◆ TASK DIRECTIONS
Once the pictures are set aside, transcribe each line of the listing exactly.

◆ DATASET EXTRACT
——————
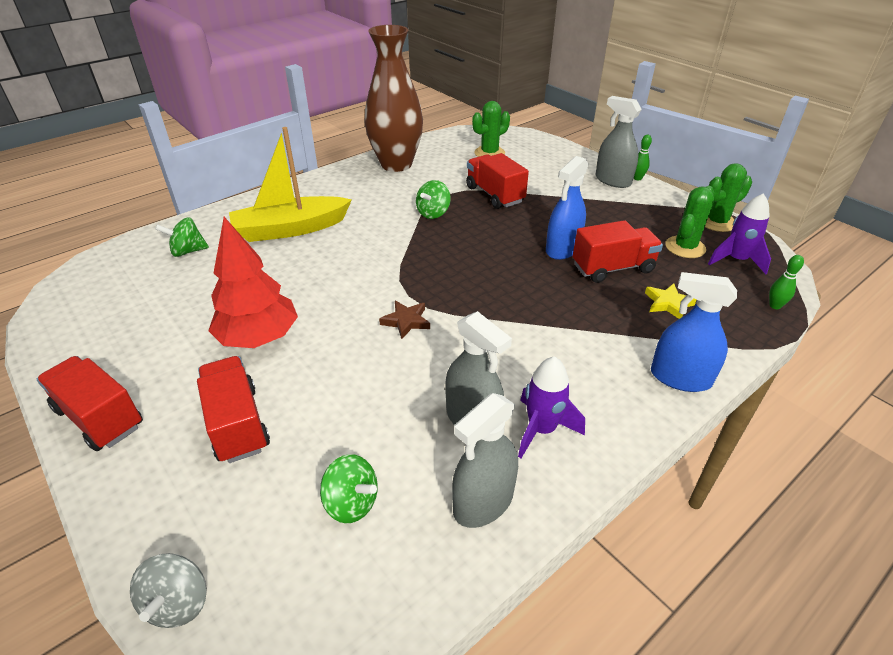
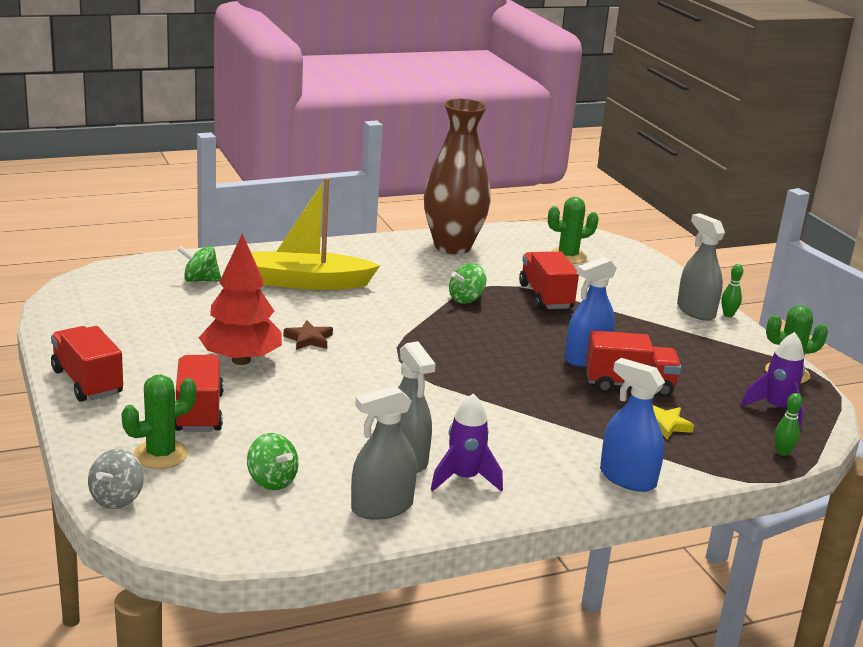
camera: 15 degrees right, 15 degrees down
(406, 321) = (385, 379): brown star -> brown star (309, 339)
(685, 247) = (727, 386): green cactus -> green cactus (160, 454)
——————
◆ REPLY TO THE TASK
camera: 15 degrees right, 15 degrees down
(406, 321) = (385, 379): brown star -> brown star (309, 339)
(685, 247) = (727, 386): green cactus -> green cactus (160, 454)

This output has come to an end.